= Beginning of Section =
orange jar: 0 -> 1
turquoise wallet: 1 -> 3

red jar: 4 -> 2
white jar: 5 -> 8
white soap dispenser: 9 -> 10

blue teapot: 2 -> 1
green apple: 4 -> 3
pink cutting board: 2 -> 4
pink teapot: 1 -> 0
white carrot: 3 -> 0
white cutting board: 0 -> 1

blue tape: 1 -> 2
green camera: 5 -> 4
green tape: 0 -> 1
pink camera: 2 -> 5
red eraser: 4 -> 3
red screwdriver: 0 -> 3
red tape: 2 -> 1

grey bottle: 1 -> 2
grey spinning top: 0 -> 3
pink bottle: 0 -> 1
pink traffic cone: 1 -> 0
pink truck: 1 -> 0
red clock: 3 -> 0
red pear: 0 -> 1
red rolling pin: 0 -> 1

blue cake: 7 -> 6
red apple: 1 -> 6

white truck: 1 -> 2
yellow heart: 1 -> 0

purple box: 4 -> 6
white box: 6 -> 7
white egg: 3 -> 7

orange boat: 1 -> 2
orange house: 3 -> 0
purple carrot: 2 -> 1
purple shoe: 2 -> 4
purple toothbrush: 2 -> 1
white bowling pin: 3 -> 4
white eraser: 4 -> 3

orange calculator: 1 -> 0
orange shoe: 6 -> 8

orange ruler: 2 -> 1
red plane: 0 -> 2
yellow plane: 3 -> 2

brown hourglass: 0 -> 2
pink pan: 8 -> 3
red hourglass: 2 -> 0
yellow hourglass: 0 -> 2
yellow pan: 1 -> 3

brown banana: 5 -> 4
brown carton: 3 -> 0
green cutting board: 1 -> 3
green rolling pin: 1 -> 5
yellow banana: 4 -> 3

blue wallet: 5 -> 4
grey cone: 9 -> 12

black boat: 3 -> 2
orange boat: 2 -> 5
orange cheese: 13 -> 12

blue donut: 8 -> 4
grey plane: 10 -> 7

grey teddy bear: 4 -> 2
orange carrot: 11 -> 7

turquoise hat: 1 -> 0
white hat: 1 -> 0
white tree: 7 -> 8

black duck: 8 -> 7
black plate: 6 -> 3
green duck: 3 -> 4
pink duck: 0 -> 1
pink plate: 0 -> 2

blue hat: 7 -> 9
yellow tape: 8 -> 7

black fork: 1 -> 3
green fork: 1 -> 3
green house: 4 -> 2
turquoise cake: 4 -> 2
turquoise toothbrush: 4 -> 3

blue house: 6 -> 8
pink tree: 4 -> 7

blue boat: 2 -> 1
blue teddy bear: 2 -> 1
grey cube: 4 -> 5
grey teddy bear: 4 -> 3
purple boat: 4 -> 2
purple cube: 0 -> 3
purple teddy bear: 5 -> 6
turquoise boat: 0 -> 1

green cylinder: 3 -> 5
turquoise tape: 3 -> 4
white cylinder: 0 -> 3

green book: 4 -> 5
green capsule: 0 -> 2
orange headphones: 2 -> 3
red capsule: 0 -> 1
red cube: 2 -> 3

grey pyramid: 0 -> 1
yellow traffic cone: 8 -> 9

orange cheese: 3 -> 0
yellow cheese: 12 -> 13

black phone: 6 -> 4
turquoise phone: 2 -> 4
= End of Section =
» HOW TO COMPLETE THIS TASK: Please retype the listing word for word, from its first line through the line containing "yellow tape: 8 -> 7", and add nothing else.

» RESULT OF THIS TASK:
orange jar: 0 -> 1
turquoise wallet: 1 -> 3

red jar: 4 -> 2
white jar: 5 -> 8
white soap dispenser: 9 -> 10

blue teapot: 2 -> 1
green apple: 4 -> 3
pink cutting board: 2 -> 4
pink teapot: 1 -> 0
white carrot: 3 -> 0
white cutting board: 0 -> 1

blue tape: 1 -> 2
green camera: 5 -> 4
green tape: 0 -> 1
pink camera: 2 -> 5
red eraser: 4 -> 3
red screwdriver: 0 -> 3
red tape: 2 -> 1

grey bottle: 1 -> 2
grey spinning top: 0 -> 3
pink bottle: 0 -> 1
pink traffic cone: 1 -> 0
pink truck: 1 -> 0
red clock: 3 -> 0
red pear: 0 -> 1
red rolling pin: 0 -> 1

blue cake: 7 -> 6
red apple: 1 -> 6

white truck: 1 -> 2
yellow heart: 1 -> 0

purple box: 4 -> 6
white box: 6 -> 7
white egg: 3 -> 7

orange boat: 1 -> 2
orange house: 3 -> 0
purple carrot: 2 -> 1
purple shoe: 2 -> 4
purple toothbrush: 2 -> 1
white bowling pin: 3 -> 4
white eraser: 4 -> 3

orange calculator: 1 -> 0
orange shoe: 6 -> 8

orange ruler: 2 -> 1
red plane: 0 -> 2
yellow plane: 3 -> 2

brown hourglass: 0 -> 2
pink pan: 8 -> 3
red hourglass: 2 -> 0
yellow hourglass: 0 -> 2
yellow pan: 1 -> 3

brown banana: 5 -> 4
brown carton: 3 -> 0
green cutting board: 1 -> 3
green rolling pin: 1 -> 5
yellow banana: 4 -> 3

blue wallet: 5 -> 4
grey cone: 9 -> 12

black boat: 3 -> 2
orange boat: 2 -> 5
orange cheese: 13 -> 12

blue donut: 8 -> 4
grey plane: 10 -> 7

grey teddy bear: 4 -> 2
orange carrot: 11 -> 7

turquoise hat: 1 -> 0
white hat: 1 -> 0
white tree: 7 -> 8

black duck: 8 -> 7
black plate: 6 -> 3
green duck: 3 -> 4
pink duck: 0 -> 1
pink plate: 0 -> 2

blue hat: 7 -> 9
yellow tape: 8 -> 7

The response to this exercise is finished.